■ ASSIGNMENT ■
Strip out the pictures and output each remaining line of the data word for word.

■ INPUT DATA ■
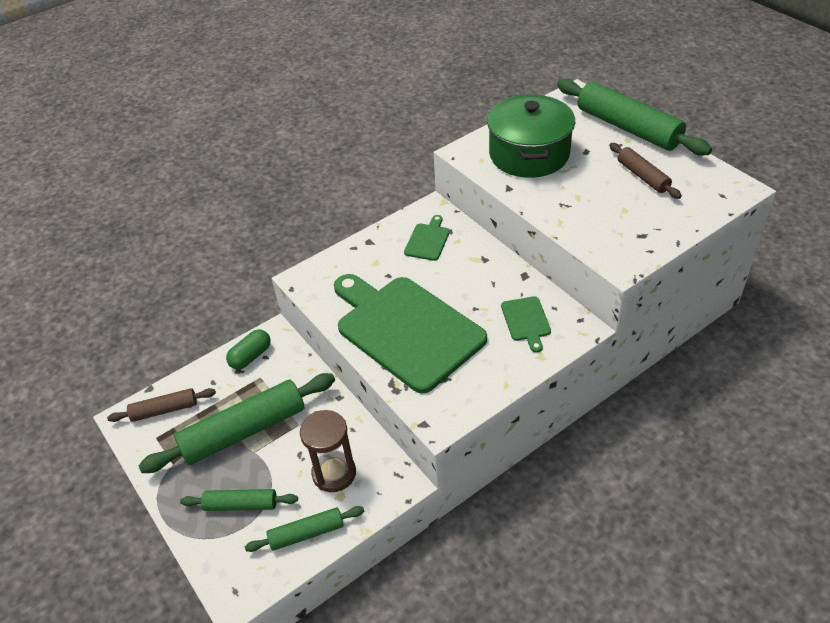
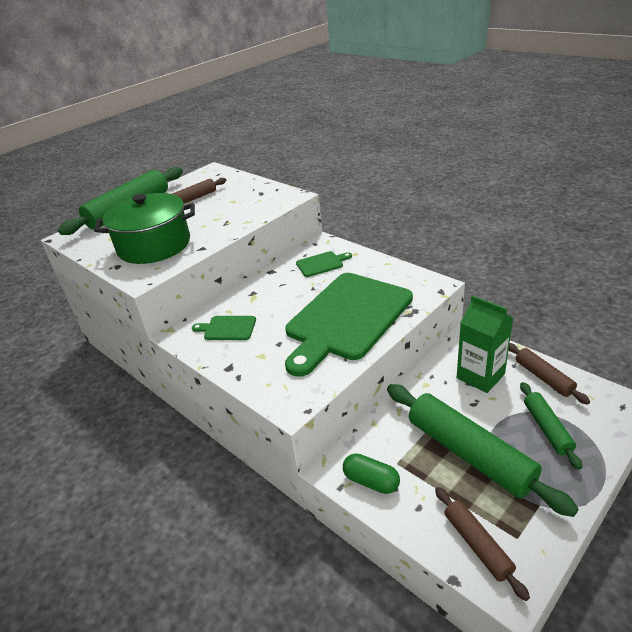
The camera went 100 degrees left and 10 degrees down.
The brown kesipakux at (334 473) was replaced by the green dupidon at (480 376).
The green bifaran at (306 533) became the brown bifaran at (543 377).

■ TASK ANSWER ■
The camera went 100 degrees left and 10 degrees down.
The brown kesipakux at (334 473) was replaced by the green dupidon at (480 376).
The green bifaran at (306 533) became the brown bifaran at (543 377).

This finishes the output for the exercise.